The problem: Write out every entry below exactly as it appears. Pictures do not belong in the copy.

Data provided:
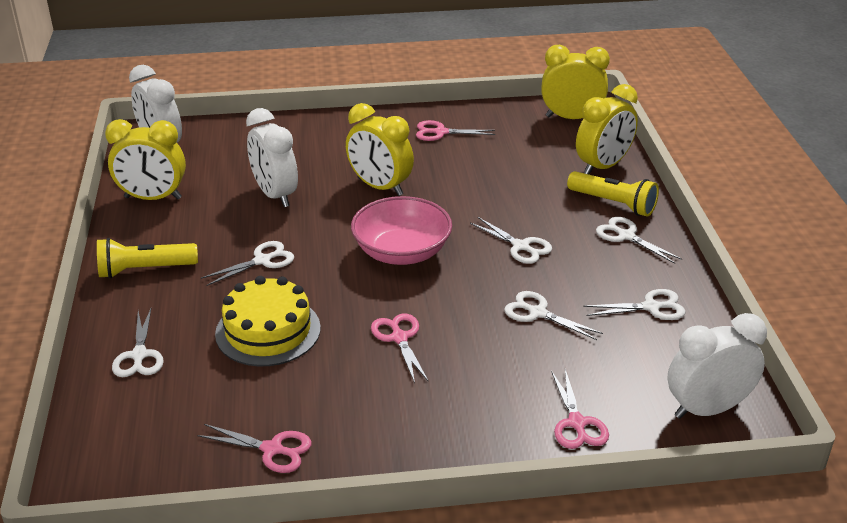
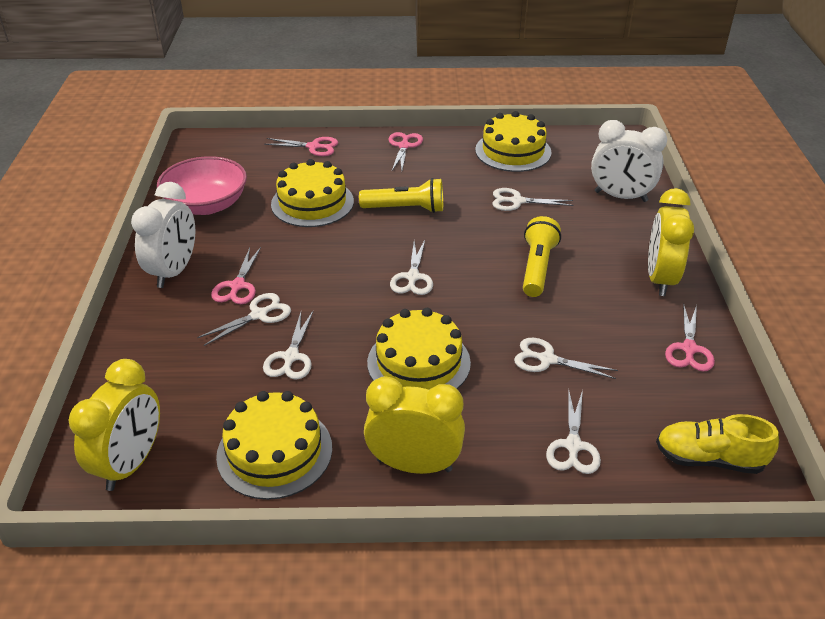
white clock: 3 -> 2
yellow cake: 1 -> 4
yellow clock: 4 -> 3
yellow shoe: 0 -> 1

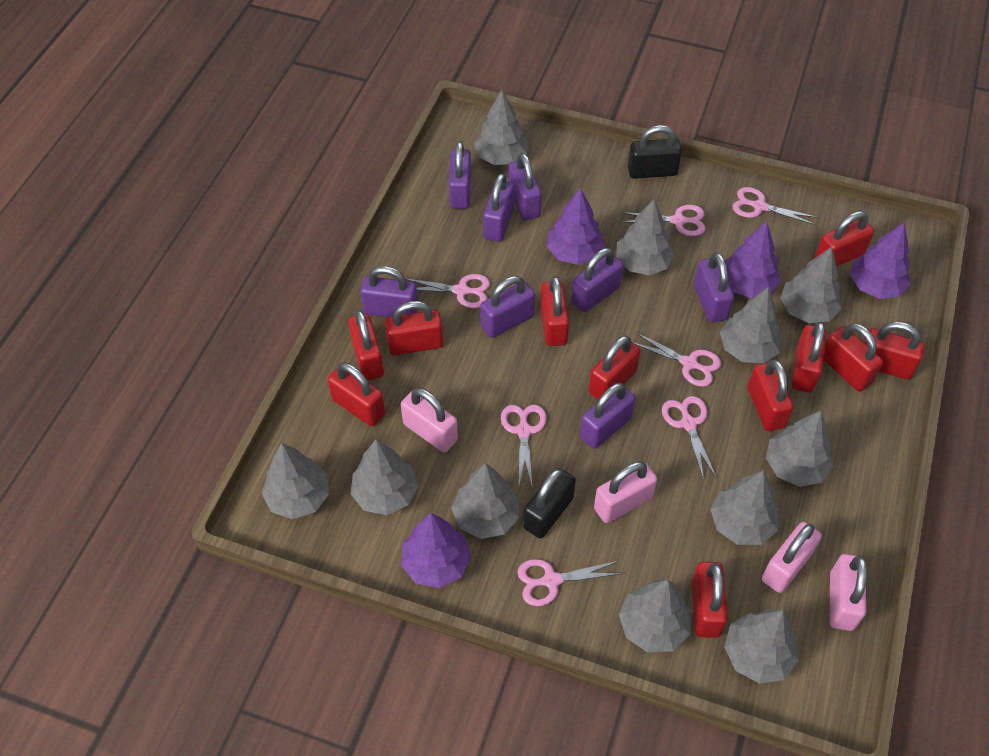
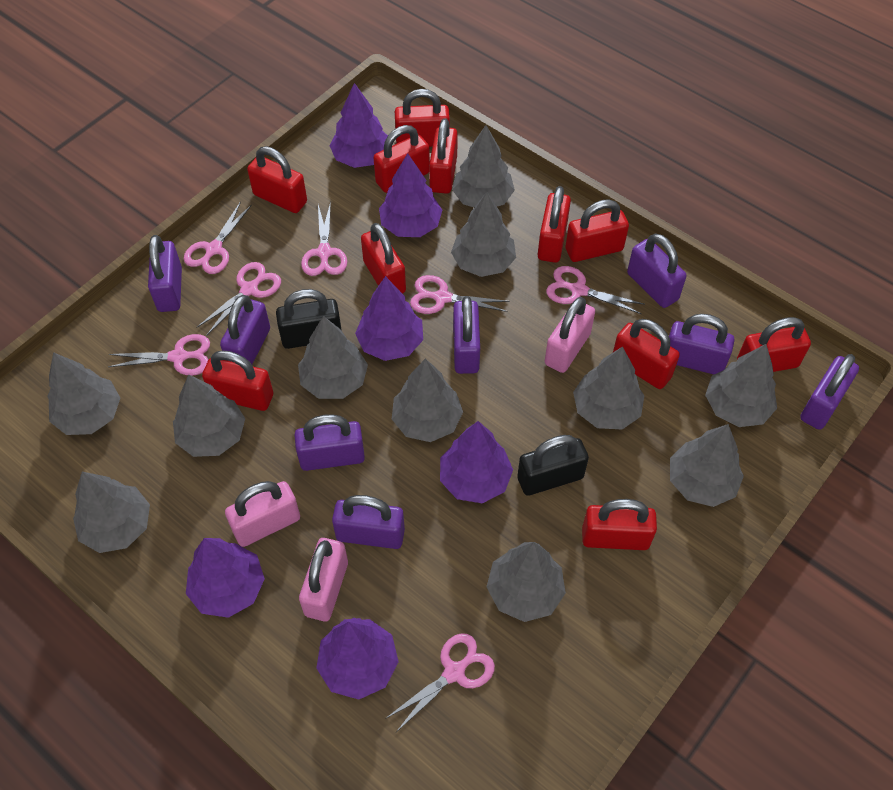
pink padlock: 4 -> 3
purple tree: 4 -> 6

Answer below:
white clock: 3 -> 2
yellow cake: 1 -> 4
yellow clock: 4 -> 3
yellow shoe: 0 -> 1

pink padlock: 4 -> 3
purple tree: 4 -> 6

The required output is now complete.